>> Start SUPPLIED MATERIAL

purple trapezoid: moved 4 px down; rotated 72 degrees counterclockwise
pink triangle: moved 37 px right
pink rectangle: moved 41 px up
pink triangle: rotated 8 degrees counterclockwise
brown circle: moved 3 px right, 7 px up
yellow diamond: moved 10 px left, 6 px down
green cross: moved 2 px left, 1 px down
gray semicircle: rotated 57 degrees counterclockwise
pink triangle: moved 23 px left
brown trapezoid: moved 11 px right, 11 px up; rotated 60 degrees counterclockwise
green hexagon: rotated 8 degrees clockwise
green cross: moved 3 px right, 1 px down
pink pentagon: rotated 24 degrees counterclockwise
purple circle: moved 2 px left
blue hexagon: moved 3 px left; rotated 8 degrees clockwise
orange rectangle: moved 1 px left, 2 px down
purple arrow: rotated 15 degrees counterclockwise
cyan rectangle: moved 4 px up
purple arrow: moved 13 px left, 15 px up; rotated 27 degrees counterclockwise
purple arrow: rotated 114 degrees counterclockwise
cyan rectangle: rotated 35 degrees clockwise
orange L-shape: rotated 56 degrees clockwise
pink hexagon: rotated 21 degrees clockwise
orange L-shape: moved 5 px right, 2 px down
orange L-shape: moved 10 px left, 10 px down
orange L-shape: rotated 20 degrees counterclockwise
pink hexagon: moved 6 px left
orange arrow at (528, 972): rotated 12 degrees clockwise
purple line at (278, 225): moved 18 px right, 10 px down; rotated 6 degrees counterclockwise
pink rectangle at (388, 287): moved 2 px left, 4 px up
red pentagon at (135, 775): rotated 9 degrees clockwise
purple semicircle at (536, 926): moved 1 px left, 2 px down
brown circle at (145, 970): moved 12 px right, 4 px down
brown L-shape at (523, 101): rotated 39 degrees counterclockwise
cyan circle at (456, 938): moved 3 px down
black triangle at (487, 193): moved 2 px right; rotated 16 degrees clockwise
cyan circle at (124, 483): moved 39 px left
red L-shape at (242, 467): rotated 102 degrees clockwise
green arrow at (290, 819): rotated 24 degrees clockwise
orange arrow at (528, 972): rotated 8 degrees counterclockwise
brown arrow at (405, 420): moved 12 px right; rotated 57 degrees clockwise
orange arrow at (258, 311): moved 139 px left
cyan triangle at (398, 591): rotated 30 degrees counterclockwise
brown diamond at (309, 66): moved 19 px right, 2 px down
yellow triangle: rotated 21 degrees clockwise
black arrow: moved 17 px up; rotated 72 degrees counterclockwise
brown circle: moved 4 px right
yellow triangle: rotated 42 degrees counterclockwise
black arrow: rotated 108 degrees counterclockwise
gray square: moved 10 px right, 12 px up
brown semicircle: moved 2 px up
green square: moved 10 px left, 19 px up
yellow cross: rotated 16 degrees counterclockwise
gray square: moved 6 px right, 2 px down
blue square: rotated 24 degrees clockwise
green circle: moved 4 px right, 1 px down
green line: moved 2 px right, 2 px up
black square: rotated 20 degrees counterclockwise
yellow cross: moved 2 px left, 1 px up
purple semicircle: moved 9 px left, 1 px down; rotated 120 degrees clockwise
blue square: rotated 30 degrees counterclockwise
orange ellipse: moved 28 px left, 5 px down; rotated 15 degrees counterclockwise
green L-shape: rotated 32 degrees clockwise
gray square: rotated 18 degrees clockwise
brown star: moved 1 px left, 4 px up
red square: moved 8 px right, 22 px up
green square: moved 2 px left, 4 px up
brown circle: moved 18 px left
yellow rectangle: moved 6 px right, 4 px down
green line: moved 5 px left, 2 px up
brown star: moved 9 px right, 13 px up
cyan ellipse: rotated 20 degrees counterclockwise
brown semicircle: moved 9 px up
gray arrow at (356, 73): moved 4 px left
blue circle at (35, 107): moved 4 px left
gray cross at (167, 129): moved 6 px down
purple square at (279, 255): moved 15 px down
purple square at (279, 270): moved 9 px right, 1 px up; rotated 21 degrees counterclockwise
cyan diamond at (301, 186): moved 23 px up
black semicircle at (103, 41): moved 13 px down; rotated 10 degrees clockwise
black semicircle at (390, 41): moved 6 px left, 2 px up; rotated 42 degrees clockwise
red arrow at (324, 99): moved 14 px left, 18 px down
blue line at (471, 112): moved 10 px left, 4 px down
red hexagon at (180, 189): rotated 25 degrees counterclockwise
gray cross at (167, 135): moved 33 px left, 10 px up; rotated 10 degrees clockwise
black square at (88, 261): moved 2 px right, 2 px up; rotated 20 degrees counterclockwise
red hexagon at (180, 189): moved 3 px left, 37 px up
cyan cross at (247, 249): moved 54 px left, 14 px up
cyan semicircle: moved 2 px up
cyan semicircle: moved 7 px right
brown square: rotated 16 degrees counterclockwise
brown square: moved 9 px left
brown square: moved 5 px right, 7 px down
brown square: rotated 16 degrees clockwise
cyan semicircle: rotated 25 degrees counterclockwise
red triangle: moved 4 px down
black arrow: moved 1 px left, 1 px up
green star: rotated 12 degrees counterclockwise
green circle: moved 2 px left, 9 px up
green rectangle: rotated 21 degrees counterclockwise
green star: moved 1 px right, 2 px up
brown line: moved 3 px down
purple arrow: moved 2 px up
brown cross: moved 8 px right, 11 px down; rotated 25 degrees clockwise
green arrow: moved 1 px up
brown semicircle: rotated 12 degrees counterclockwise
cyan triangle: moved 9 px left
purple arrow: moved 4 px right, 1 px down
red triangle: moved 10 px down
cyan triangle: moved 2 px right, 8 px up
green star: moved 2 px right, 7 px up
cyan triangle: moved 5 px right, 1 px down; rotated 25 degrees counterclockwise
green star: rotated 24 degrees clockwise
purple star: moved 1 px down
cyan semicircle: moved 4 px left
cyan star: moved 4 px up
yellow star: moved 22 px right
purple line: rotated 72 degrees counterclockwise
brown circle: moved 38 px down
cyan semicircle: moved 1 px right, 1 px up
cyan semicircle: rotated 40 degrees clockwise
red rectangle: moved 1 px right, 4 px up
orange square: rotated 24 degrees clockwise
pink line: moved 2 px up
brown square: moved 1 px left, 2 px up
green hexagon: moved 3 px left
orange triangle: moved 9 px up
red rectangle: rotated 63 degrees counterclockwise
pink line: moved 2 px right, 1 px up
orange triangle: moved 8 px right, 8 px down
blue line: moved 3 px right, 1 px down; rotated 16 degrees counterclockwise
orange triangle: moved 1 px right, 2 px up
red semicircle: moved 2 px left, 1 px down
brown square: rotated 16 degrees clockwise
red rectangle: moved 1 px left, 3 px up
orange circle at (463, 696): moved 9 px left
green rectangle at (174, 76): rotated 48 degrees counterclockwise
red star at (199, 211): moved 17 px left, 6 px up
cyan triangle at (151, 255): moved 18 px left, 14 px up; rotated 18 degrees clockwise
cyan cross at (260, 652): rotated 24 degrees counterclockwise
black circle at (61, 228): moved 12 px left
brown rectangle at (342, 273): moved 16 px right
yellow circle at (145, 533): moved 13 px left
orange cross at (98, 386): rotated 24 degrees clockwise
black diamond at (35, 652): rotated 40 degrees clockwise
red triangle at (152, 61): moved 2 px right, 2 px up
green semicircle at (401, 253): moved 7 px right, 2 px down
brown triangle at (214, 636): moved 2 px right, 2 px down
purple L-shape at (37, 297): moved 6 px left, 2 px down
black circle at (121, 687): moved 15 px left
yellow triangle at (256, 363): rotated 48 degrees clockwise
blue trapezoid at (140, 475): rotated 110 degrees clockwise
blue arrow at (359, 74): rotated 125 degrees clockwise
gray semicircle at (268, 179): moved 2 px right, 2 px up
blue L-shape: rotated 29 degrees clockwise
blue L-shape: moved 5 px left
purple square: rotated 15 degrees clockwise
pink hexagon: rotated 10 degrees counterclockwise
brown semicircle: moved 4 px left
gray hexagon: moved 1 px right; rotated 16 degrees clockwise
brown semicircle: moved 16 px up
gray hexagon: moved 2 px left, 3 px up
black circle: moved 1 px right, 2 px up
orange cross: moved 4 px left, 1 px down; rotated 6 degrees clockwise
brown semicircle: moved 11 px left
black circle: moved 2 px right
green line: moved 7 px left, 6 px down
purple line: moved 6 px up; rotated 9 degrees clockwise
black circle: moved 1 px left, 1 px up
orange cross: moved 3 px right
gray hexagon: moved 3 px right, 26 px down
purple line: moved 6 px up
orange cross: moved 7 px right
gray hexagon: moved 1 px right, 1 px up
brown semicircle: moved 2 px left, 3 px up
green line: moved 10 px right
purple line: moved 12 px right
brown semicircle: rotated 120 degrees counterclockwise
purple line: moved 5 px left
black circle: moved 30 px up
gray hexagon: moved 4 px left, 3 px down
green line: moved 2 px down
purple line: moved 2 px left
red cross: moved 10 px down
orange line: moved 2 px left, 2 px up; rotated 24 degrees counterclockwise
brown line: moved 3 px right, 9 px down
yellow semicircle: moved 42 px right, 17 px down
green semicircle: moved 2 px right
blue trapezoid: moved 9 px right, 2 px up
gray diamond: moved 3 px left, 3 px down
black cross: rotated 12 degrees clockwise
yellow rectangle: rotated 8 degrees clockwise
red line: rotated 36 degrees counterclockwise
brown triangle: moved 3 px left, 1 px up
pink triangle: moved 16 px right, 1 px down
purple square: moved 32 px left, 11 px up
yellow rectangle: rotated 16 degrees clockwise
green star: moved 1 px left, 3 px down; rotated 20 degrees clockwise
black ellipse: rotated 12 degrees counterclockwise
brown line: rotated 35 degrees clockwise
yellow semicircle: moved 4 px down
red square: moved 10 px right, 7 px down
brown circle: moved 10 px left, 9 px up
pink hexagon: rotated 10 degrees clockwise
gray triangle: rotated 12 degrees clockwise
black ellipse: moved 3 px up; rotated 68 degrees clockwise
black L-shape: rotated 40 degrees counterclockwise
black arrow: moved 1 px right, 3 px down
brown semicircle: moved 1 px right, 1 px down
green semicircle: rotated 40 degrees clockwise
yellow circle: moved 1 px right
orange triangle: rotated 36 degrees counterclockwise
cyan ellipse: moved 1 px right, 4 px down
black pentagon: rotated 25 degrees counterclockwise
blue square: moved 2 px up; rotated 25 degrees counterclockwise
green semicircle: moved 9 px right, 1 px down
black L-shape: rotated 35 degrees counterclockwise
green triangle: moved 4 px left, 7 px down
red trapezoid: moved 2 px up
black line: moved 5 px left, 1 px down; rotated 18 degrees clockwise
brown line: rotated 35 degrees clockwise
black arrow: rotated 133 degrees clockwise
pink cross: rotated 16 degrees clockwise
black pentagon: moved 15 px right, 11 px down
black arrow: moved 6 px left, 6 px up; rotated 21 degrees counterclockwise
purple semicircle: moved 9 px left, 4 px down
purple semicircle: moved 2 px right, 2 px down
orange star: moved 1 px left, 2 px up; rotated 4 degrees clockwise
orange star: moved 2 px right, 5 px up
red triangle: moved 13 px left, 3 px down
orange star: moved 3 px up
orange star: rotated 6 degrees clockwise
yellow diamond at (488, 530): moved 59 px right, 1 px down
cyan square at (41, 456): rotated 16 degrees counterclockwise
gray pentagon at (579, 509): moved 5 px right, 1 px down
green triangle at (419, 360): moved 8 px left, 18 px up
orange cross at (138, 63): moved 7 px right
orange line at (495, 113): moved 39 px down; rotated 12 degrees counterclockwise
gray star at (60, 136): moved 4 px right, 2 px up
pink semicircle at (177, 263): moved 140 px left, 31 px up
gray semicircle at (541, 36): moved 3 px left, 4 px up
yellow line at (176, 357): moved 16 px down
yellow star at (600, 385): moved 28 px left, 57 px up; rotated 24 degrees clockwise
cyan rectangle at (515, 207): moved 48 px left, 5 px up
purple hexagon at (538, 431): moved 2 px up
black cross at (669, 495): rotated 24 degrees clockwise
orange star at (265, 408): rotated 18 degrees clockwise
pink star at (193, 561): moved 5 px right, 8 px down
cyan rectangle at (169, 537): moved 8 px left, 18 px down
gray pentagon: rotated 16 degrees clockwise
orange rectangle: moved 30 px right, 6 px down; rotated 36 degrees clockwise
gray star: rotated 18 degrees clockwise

>> End SUPPLIED MATERIAL

- _TASK_
Would you render the stretch from the start of the records through the line containing "purple arrow: rotated 114" as a numbered list, leaving out any blank lines?

- _EXERCISE RESPONSE_
1. purple trapezoid: moved 4 px down; rotated 72 degrees counterclockwise
2. pink triangle: moved 37 px right
3. pink rectangle: moved 41 px up
4. pink triangle: rotated 8 degrees counterclockwise
5. brown circle: moved 3 px right, 7 px up
6. yellow diamond: moved 10 px left, 6 px down
7. green cross: moved 2 px left, 1 px down
8. gray semicircle: rotated 57 degrees counterclockwise
9. pink triangle: moved 23 px left
10. brown trapezoid: moved 11 px right, 11 px up; rotated 60 degrees counterclockwise
11. green hexagon: rotated 8 degrees clockwise
12. green cross: moved 3 px right, 1 px down
13. pink pentagon: rotated 24 degrees counterclockwise
14. purple circle: moved 2 px left
15. blue hexagon: moved 3 px left; rotated 8 degrees clockwise
16. orange rectangle: moved 1 px left, 2 px down
17. purple arrow: rotated 15 degrees counterclockwise
18. cyan rectangle: moved 4 px up
19. purple arrow: moved 13 px left, 15 px up; rotated 27 degrees counterclockwise
20. purple arrow: rotated 114 degrees counterclockwise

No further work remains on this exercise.